WHAT IS EXPECTED: Only the lines from the one that contains "camera: 155 degrees right, 10 degrees up" through the final line of the entries should be repeated, exactly as written.

================================

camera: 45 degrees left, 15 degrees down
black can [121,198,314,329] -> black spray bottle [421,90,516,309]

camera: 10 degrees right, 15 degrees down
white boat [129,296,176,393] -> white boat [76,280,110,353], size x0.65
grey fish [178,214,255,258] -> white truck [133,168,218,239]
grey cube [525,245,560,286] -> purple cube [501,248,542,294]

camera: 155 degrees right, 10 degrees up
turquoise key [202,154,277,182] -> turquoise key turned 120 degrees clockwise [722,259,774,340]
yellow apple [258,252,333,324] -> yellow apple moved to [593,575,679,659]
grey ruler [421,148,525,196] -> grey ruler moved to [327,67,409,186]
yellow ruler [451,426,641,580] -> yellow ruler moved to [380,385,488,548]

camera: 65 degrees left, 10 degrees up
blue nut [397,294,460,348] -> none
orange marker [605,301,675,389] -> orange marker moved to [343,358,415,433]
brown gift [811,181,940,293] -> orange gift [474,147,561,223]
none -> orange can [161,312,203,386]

================================

FINAL ANSWER:
camera: 155 degrees right, 10 degrees up
turquoise key [202,154,277,182] -> turquoise key turned 120 degrees clockwise [722,259,774,340]
yellow apple [258,252,333,324] -> yellow apple moved to [593,575,679,659]
grey ruler [421,148,525,196] -> grey ruler moved to [327,67,409,186]
yellow ruler [451,426,641,580] -> yellow ruler moved to [380,385,488,548]

camera: 65 degrees left, 10 degrees up
blue nut [397,294,460,348] -> none
orange marker [605,301,675,389] -> orange marker moved to [343,358,415,433]
brown gift [811,181,940,293] -> orange gift [474,147,561,223]
none -> orange can [161,312,203,386]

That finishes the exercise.